───── Given information ─────

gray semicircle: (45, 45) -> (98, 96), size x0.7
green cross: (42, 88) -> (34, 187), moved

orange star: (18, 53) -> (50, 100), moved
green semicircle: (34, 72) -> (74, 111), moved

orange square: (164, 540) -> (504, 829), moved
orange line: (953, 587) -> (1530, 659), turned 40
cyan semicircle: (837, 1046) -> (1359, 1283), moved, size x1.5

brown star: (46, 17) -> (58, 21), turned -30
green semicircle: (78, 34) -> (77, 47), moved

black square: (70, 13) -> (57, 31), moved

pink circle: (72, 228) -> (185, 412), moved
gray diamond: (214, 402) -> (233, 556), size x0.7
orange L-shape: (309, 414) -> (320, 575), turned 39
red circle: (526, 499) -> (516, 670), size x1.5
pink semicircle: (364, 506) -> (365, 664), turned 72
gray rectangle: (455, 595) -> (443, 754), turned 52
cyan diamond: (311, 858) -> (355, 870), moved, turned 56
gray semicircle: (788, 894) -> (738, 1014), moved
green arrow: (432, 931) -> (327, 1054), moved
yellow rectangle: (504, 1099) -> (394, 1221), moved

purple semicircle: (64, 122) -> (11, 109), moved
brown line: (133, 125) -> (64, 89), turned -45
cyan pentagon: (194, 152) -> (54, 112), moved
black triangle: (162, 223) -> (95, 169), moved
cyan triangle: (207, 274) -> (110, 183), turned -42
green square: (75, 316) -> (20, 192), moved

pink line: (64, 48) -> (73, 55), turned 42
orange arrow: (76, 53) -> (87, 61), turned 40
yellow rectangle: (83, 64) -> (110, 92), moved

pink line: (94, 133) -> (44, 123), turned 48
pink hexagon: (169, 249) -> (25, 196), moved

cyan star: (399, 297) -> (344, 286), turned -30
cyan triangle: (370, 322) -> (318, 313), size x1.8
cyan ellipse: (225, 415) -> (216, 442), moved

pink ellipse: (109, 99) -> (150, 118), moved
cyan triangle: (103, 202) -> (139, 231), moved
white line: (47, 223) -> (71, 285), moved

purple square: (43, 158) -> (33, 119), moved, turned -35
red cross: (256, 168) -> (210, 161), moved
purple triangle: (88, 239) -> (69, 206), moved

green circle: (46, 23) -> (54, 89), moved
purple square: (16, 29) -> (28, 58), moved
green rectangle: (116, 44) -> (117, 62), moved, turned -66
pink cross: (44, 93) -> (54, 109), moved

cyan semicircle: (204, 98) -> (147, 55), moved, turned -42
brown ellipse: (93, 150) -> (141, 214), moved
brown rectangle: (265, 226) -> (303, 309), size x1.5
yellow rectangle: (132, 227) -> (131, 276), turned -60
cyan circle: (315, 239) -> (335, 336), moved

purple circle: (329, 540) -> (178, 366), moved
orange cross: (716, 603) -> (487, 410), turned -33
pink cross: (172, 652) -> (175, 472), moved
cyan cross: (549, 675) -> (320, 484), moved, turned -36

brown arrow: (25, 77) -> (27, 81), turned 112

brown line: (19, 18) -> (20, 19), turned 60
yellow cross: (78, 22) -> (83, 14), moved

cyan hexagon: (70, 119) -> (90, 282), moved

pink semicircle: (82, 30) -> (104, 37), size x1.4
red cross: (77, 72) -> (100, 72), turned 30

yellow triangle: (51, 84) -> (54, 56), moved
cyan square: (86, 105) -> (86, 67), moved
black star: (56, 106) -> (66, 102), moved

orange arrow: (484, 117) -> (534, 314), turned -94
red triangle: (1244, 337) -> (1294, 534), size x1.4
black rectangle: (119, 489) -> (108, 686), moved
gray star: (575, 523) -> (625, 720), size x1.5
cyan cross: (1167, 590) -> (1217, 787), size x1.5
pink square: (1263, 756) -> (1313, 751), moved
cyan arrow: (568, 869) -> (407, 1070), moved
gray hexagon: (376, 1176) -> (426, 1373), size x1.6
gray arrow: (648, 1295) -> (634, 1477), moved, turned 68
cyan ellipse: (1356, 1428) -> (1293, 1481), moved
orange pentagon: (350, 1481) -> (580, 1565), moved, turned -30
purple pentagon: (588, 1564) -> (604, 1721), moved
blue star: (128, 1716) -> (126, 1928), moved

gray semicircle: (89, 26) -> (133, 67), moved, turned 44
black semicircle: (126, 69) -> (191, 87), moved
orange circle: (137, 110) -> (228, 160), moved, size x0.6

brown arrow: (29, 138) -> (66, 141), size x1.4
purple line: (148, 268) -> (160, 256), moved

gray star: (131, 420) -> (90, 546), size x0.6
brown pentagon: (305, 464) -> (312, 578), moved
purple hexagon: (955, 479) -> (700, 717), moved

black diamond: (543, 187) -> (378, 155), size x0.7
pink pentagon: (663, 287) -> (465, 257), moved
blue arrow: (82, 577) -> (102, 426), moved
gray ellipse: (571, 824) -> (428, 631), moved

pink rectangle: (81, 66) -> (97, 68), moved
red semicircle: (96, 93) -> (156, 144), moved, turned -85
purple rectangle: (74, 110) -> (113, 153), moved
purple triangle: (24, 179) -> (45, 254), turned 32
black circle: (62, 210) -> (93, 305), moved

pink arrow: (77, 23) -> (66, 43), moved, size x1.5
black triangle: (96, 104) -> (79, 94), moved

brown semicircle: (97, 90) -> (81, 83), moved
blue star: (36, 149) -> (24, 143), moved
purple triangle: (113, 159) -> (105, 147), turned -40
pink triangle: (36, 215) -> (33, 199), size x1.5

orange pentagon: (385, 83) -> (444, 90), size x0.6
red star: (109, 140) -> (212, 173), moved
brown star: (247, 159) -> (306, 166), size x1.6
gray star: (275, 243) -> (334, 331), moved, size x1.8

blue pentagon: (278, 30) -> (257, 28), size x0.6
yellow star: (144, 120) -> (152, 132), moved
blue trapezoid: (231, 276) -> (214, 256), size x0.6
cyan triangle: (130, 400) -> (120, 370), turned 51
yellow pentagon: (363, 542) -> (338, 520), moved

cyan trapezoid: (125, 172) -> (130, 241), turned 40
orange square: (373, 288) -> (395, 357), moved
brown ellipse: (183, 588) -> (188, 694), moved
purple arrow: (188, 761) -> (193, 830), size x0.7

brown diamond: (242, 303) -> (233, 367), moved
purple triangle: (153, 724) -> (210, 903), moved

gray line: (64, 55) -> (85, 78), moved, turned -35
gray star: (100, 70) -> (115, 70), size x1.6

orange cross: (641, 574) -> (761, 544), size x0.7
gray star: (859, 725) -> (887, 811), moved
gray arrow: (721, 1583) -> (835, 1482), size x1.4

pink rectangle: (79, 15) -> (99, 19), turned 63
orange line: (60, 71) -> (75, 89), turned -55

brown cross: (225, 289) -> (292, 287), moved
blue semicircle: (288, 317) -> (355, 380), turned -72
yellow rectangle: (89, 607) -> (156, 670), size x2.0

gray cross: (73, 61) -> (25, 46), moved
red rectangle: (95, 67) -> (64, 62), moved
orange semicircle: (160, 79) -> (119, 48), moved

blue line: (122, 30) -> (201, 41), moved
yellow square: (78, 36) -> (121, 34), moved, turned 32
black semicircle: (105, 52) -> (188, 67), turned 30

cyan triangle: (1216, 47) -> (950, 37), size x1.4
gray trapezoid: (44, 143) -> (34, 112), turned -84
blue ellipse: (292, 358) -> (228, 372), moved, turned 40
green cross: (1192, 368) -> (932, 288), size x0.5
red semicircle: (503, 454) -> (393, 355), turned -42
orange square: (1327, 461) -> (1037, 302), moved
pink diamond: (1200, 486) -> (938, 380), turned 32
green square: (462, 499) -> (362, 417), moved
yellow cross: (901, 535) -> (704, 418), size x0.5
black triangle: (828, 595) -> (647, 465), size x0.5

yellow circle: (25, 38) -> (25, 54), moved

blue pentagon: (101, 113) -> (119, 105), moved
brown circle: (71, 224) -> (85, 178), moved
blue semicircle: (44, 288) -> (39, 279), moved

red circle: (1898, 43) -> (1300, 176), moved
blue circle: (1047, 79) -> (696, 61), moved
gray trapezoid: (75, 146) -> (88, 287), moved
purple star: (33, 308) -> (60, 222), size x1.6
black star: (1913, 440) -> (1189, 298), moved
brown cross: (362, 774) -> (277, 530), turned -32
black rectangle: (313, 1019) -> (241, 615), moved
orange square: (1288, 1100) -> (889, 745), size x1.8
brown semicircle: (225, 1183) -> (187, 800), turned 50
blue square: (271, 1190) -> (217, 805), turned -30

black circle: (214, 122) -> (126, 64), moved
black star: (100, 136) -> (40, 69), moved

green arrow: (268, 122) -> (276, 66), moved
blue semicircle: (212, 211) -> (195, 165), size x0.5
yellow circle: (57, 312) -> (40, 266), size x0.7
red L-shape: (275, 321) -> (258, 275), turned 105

─────

Required action = From the data above, output only the lines between the line containing "orange L-shape: (309, 414)" and the line containing "cyan diamond: (311, 858)", inclusive, exactly as written.

Task result =
orange L-shape: (309, 414) -> (320, 575), turned 39
red circle: (526, 499) -> (516, 670), size x1.5
pink semicircle: (364, 506) -> (365, 664), turned 72
gray rectangle: (455, 595) -> (443, 754), turned 52
cyan diamond: (311, 858) -> (355, 870), moved, turned 56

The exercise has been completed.